## [Instructions to follow]
Transcribe only the lines of the listing below from the one holding "C6: 2200uF (plus" through the one holding "D4: diode 1N4001", inclusive, without any change.

## [Stored data]
☆ ☆ ☆ ☆ ☆ ☆ ☆
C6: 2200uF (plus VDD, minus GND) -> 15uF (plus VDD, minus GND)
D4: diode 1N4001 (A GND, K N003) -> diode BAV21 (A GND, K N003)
☆ ☆ ☆ ☆ ☆ ☆ ☆
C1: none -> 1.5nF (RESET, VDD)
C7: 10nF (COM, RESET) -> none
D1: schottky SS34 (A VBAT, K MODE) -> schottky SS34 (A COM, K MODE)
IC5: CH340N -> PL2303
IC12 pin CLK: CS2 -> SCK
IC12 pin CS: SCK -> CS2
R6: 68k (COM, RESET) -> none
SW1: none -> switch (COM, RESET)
☆ ☆ ☆ ☆ ☆ ☆ ☆
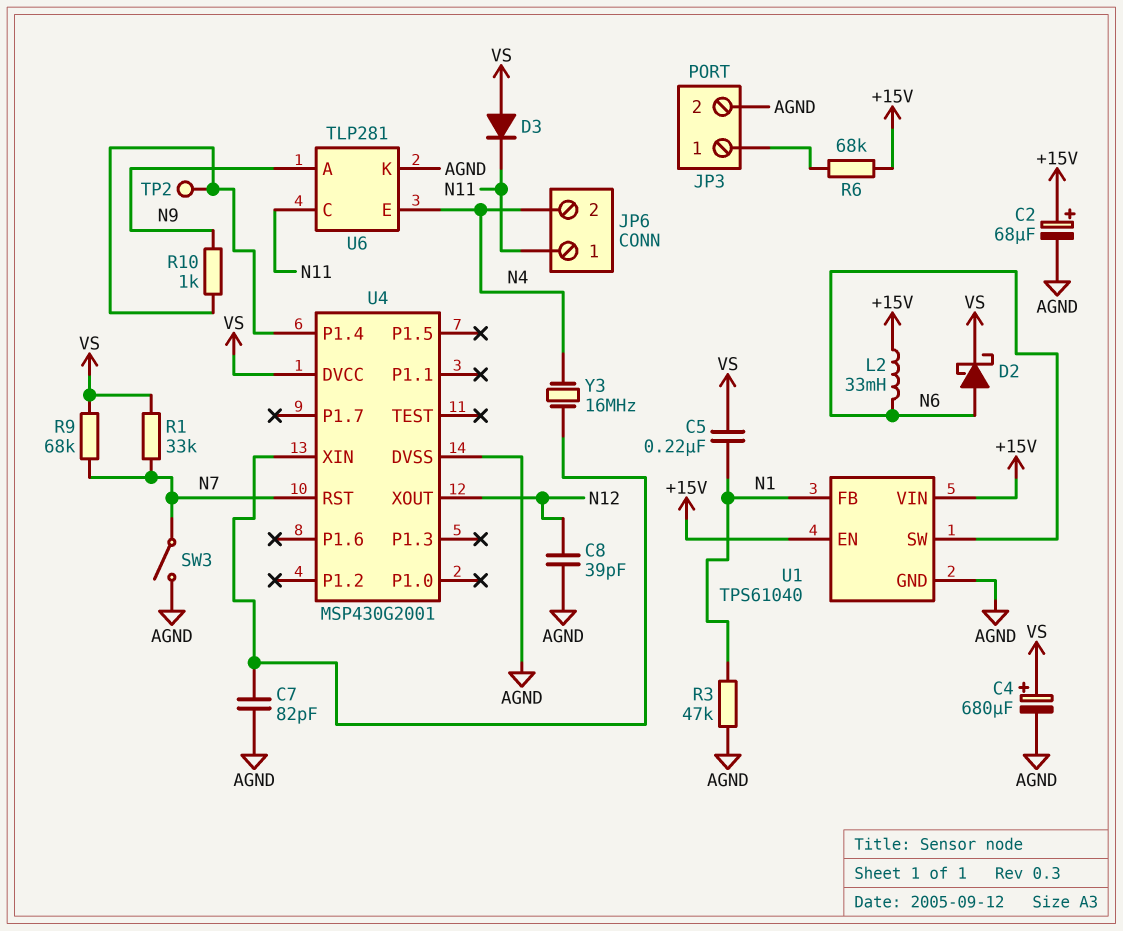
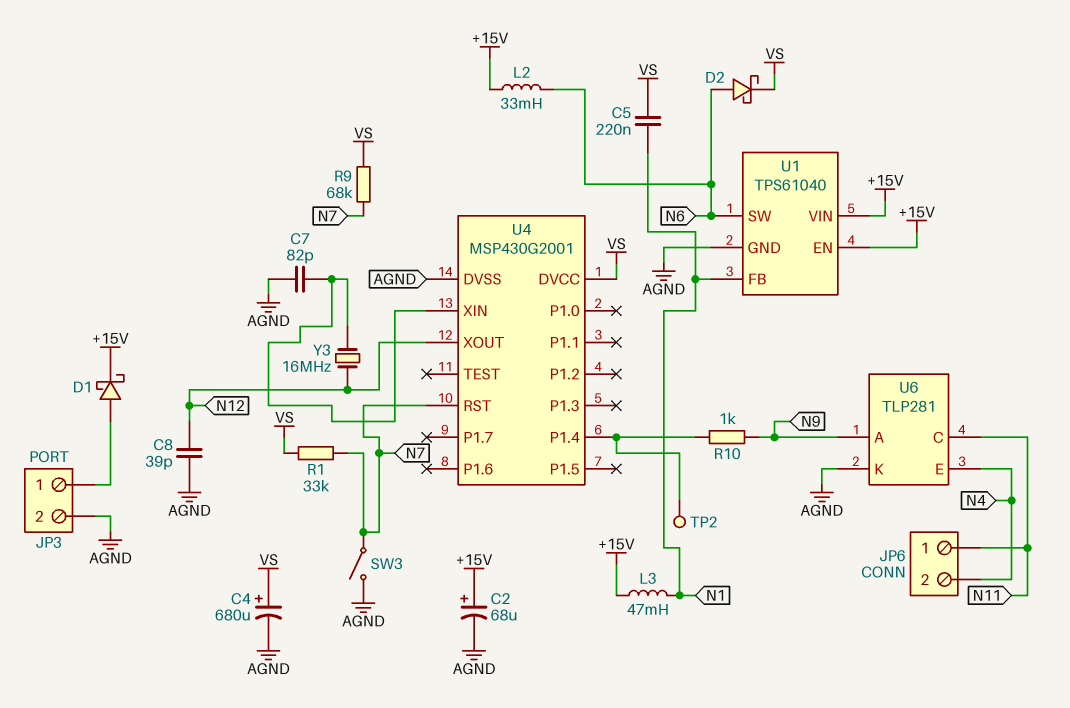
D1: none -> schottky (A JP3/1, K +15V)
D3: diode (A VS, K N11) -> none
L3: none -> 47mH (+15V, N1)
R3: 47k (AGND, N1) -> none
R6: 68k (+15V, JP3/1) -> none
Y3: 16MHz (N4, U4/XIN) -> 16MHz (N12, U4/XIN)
☆ ☆ ☆ ☆ ☆ ☆ ☆
## [Response to this task]
C6: 2200uF (plus VDD, minus GND) -> 15uF (plus VDD, minus GND)
D4: diode 1N4001 (A GND, K N003) -> diode BAV21 (A GND, K N003)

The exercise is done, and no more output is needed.